### Object count change data
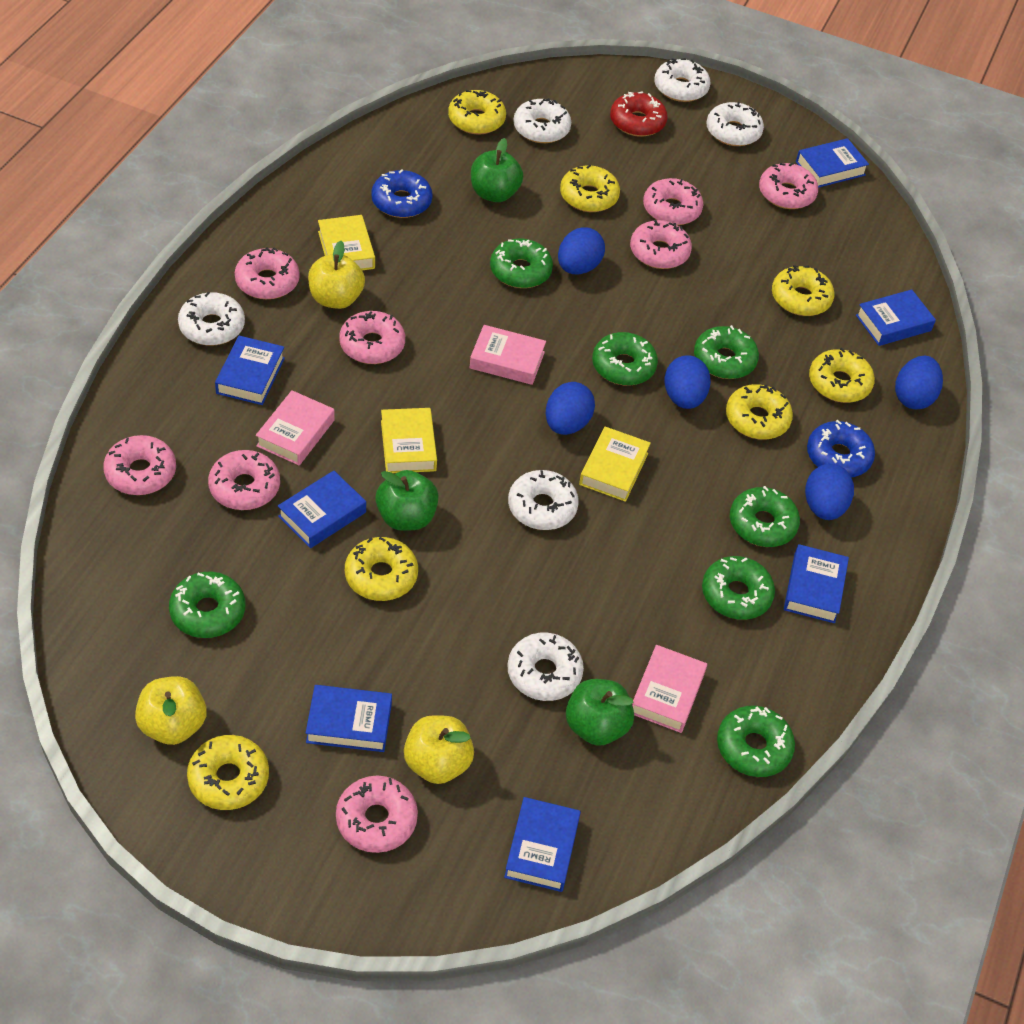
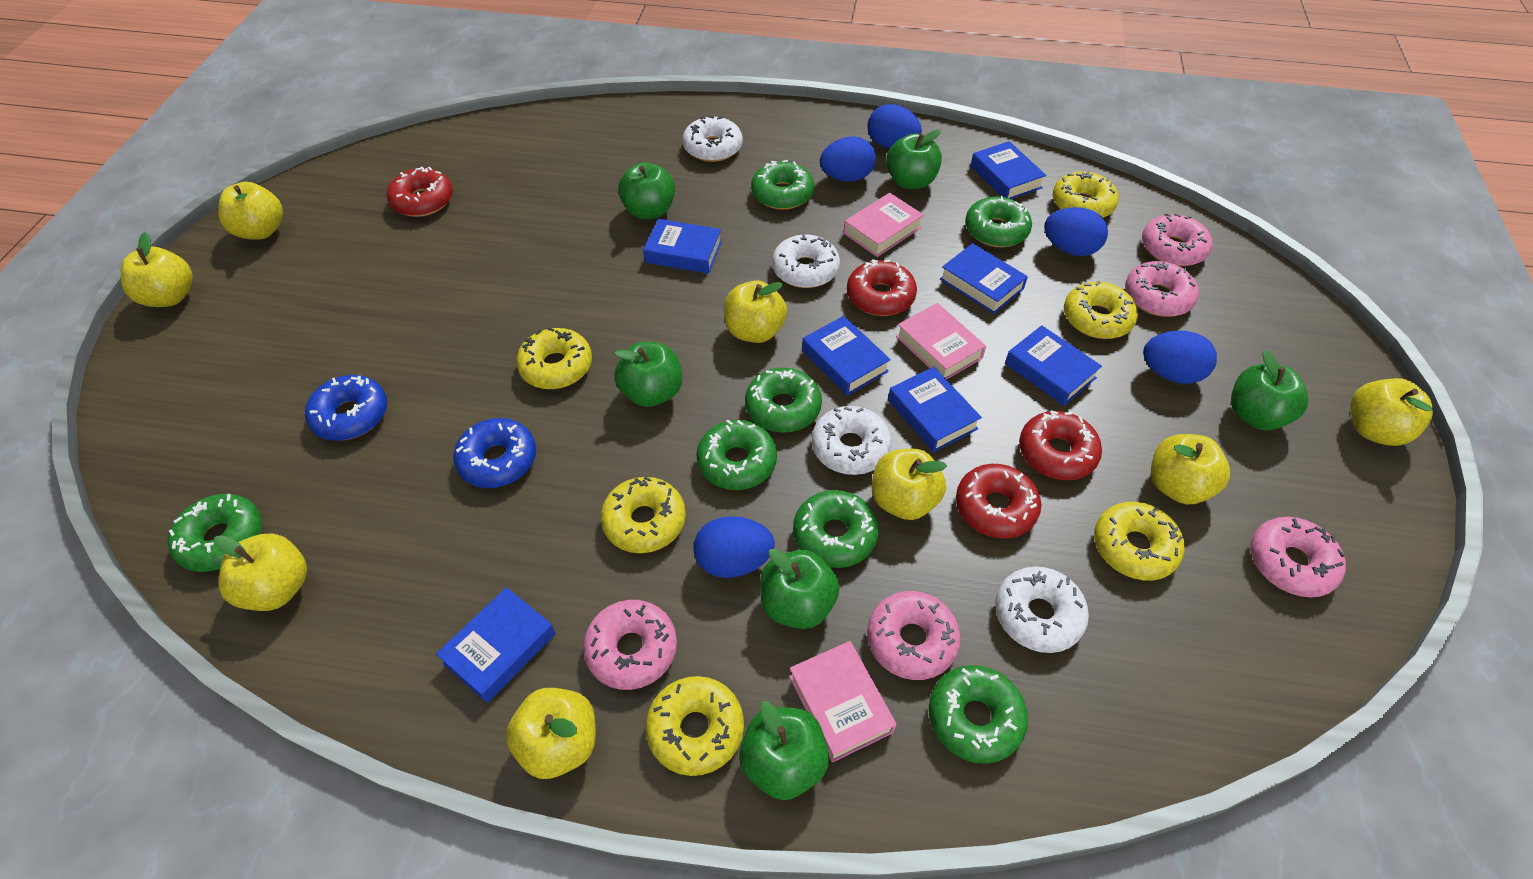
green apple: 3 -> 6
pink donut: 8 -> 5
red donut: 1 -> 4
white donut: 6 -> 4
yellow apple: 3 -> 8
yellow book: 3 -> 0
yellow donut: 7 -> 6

### To do
Print each entry above exactly. The pictures should not be printed.

### Task solution
green apple: 3 -> 6
pink donut: 8 -> 5
red donut: 1 -> 4
white donut: 6 -> 4
yellow apple: 3 -> 8
yellow book: 3 -> 0
yellow donut: 7 -> 6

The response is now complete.